● Your task: Begin your copy at the line holding "C202: 15uF (plus" and end it at the last line of the listing. Keep every line exact and leave out the pictures.

═══ Input material

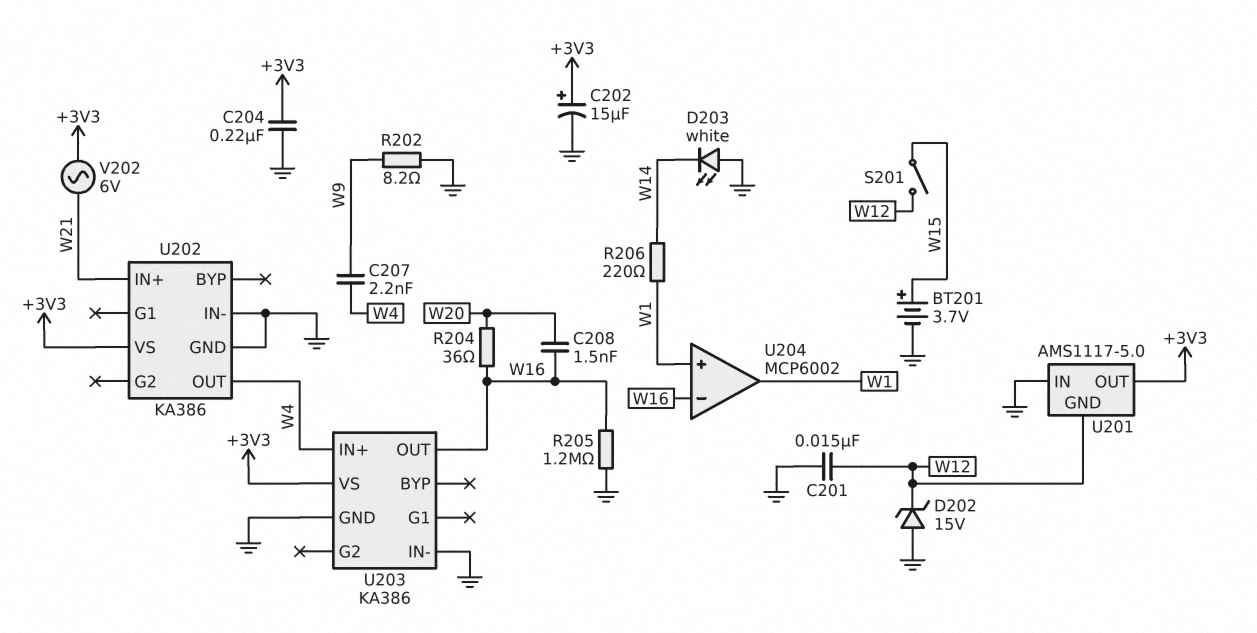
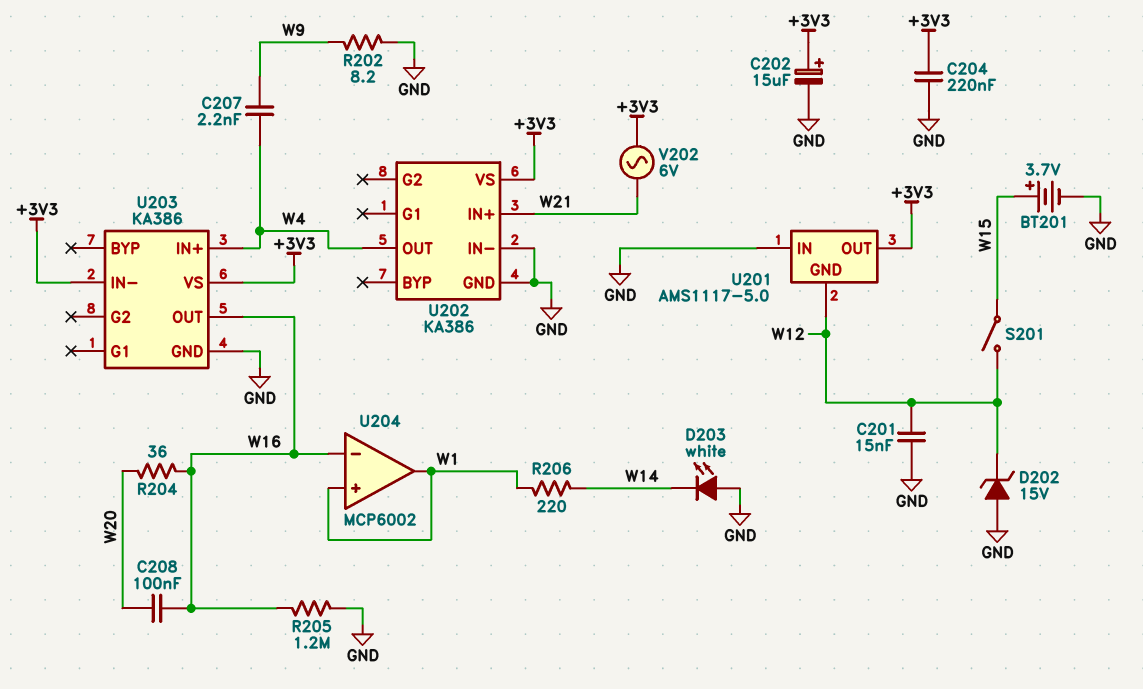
C208: 1.5nF (W16, W20) -> 100nF (W16, W20)
U203 pin IN-: GND -> +3V3

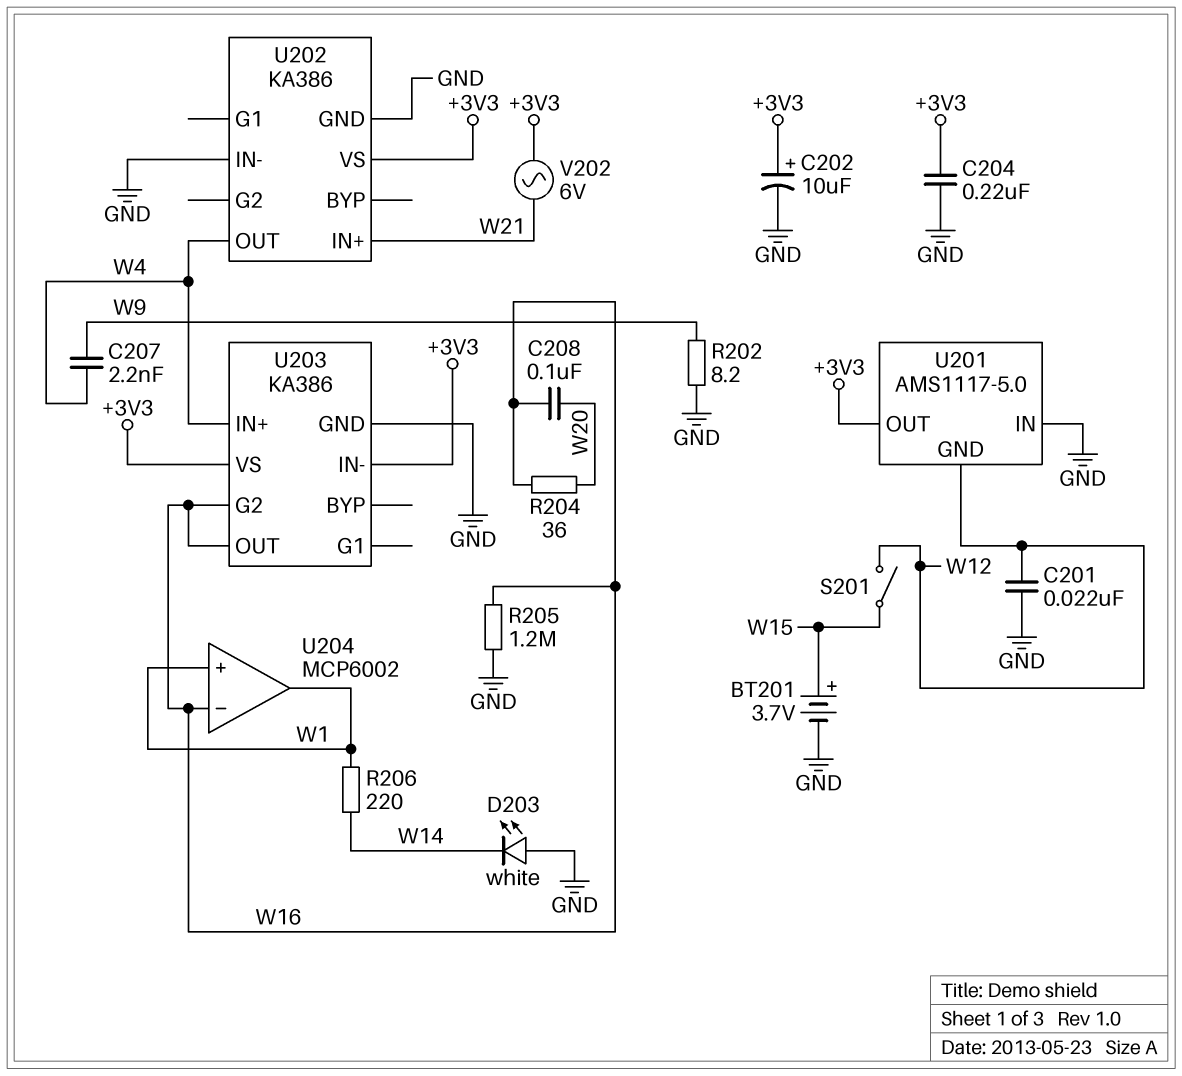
C201: 15nF (GND, W12) -> 22nF (GND, W12)
C202: 15uF (plus +3V3, minus GND) -> 10uF (plus +3V3, minus GND)
D202: zener 15V (A GND, K W12) -> none
U203 pin G2: none -> W16

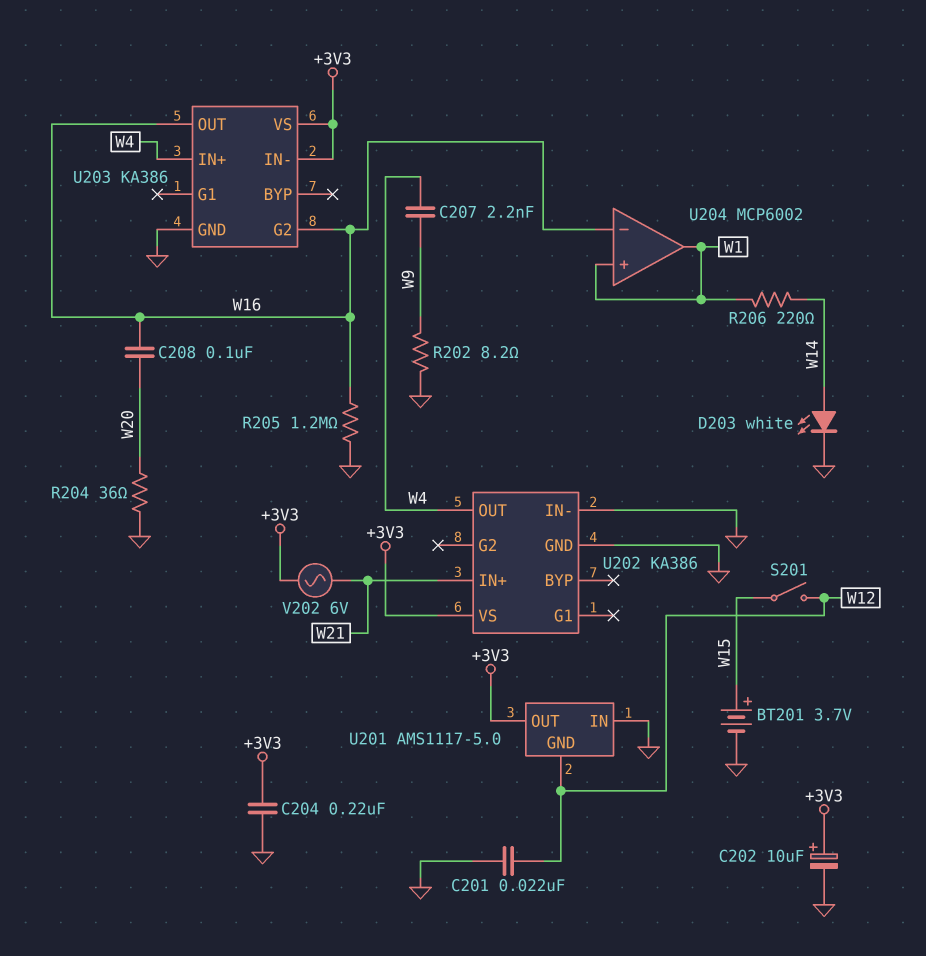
D203: LED white (A GND, K W14) -> LED white (A W14, K GND)
R204: 36 (W16, W20) -> 36 (GND, W20)

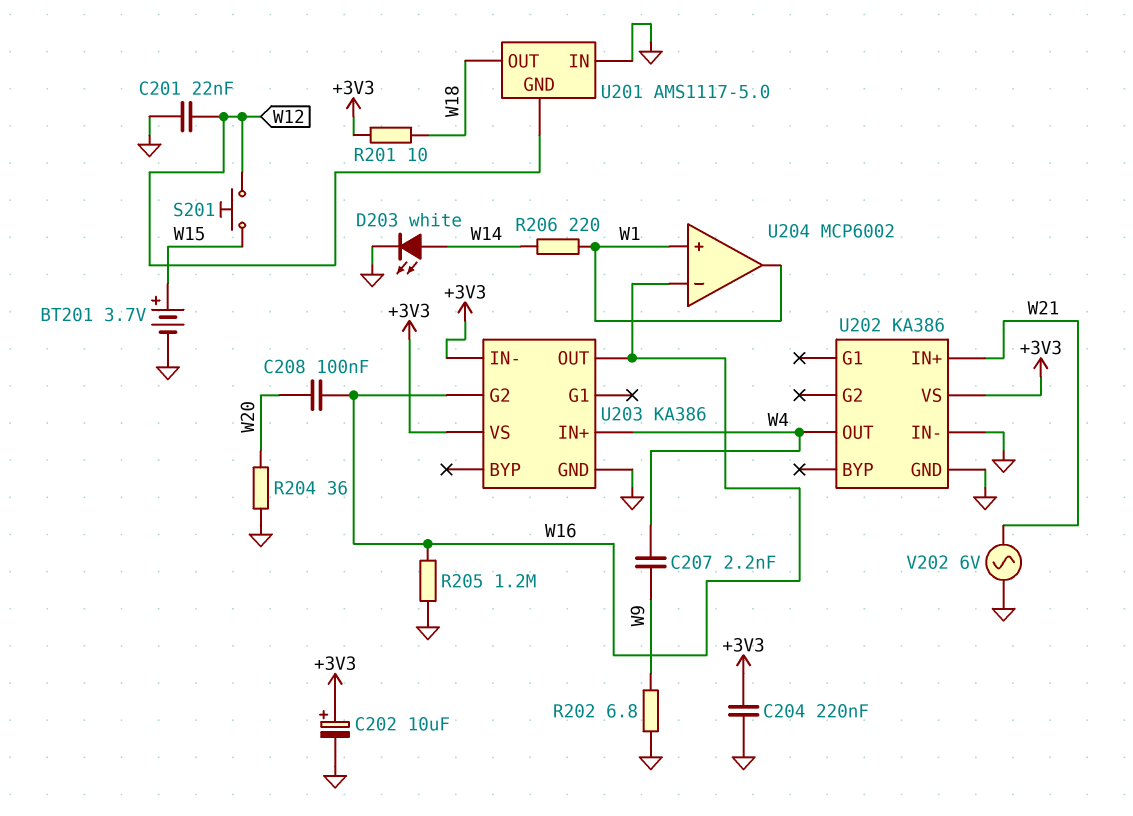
R201: none -> 10 (+3V3, W18)
R202: 8.2 (GND, W9) -> 6.8 (GND, W9)
S201: switch (W12, W15) -> button (W12, W15)
U201 pin OUT: +3V3 -> W18
V202: AC 6V (+3V3, W21) -> AC 6V (GND, W21)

══════

● Solved exercise:
C202: 15uF (plus +3V3, minus GND) -> 10uF (plus +3V3, minus GND)
D202: zener 15V (A GND, K W12) -> none
U203 pin G2: none -> W16

D203: LED white (A GND, K W14) -> LED white (A W14, K GND)
R204: 36 (W16, W20) -> 36 (GND, W20)

R201: none -> 10 (+3V3, W18)
R202: 8.2 (GND, W9) -> 6.8 (GND, W9)
S201: switch (W12, W15) -> button (W12, W15)
U201 pin OUT: +3V3 -> W18
V202: AC 6V (+3V3, W21) -> AC 6V (GND, W21)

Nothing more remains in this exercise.